------ MATERIALS PROVIDED ------

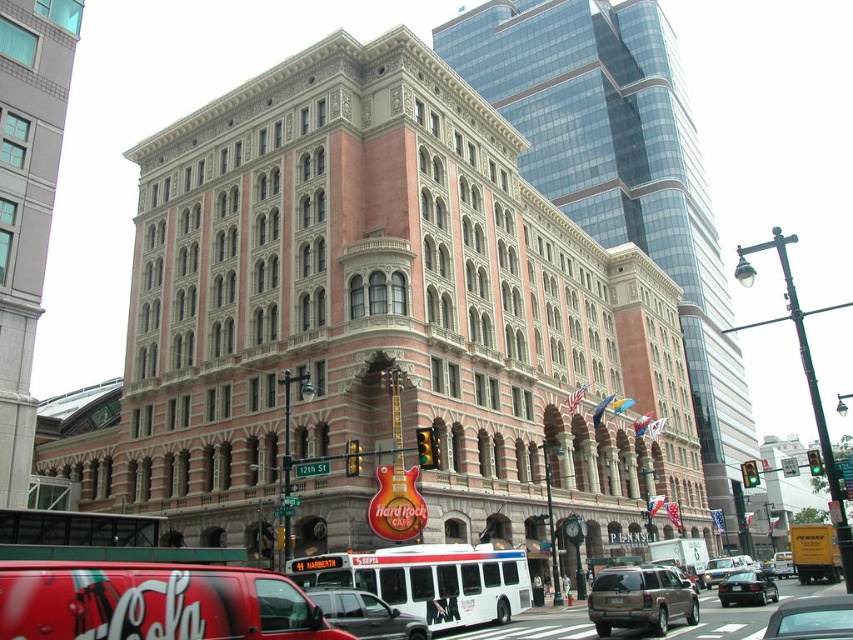
Is white matte bus at center thinner than shiny black sedan at center?

Incorrect, white matte bus at center's width is not less than shiny black sedan at center's.

Can you confirm if white matte bus at center is taller than shiny black sedan at center?

Incorrect, white matte bus at center's height is not larger of shiny black sedan at center's.

Who is more distant from viewer, (410, 547) or (737, 580)?

The point (737, 580) is behind.

Identify the location of white matte bus at center. (428, 580).

Image resolution: width=853 pixels, height=640 pixels. Describe the element at coordinates (640, 600) in the screenshot. I see `metallic brown suv at center` at that location.

Is metallic brown suv at center above metallic silver suv at center?

Actually, metallic brown suv at center is below metallic silver suv at center.

Is point (595, 580) farther from viewer compared to point (341, 593)?

Yes, point (595, 580) is farther from viewer.

You are a GUI agent. You are given a task and a screenshot of the screen. Output one action in this format:
    pyautogui.click(x=<x>, y=<y>)
    Task: Click on the metallic brown suv at center
    
    Given the screenshot: What is the action you would take?
    pyautogui.click(x=640, y=600)

Locate an element on the screen. This screenshot has height=640, width=853. metallic silver suv at center is located at coordinates (364, 614).

From the picture: Is metallic silver suv at center below shiny black sedan at center?

No.

Find the location of a particular element. metallic silver suv at center is located at coordinates (364, 614).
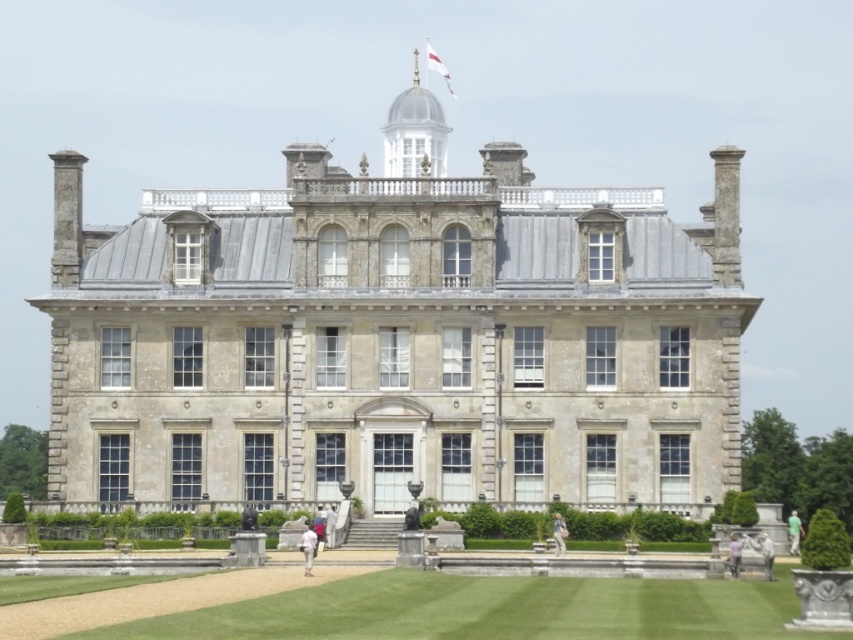
You are standing in front of the grand historic building. There is a point at coordinates (308, 548). What object is located at this point?

The point at coordinates (308, 548) corresponds to the white fabric person at center.

You are a gardener planning to place a 1.5 meter wide decorative fountain in the garden. The green grass at lower center and the light purple fabric at center are in the area. Which location would allow the fountain to fit without overlapping either object?

The green grass at lower center might be wider than light purple fabric at center, so placing the fountain on the green grass at lower center has a higher chance of fitting since it could be wider than the light purple fabric at center.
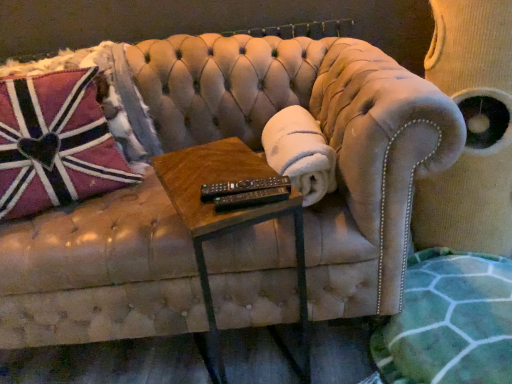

------

Put the lines of the records from the one containing "Yes, point (595, 580) is farther from viewer." through the end into a JSON list of strings, with one string per line and blank lines omitted. Leave the pictures out of the list.

[
  "Yes, point (595, 580) is farther from viewer.",
  "You are a GUI agent. You are given a task and a screenshot of the screen. Output one action in this format:",
  "    pyautogui.click(x=<x>, y=<y>)",
  "    Task: Click on the metallic brown suv at center",
  "    Given the screenshot: What is the action you would take?",
  "    pyautogui.click(x=640, y=600)",
  "Locate an element on the screen. This screenshot has height=640, width=853. metallic silver suv at center is located at coordinates (364, 614).",
  "From the picture: Is metallic silver suv at center below shiny black sedan at center?",
  "No.",
  "Find the location of a particular element. metallic silver suv at center is located at coordinates (364, 614).",
  "You are standing in front of the grand historic building. There is a point at coordinates (308, 548). What object is located at this point?",
  "The point at coordinates (308, 548) corresponds to the white fabric person at center.",
  "You are a gardener planning to place a 1.5 meter wide decorative fountain in the garden. The green grass at lower center and the light purple fabric at center are in the area. Which location would allow the fountain to fit without overlapping either object?",
  "The green grass at lower center might be wider than light purple fabric at center, so placing the fountain on the green grass at lower center has a higher chance of fitting since it could be wider than the light purple fabric at center."
]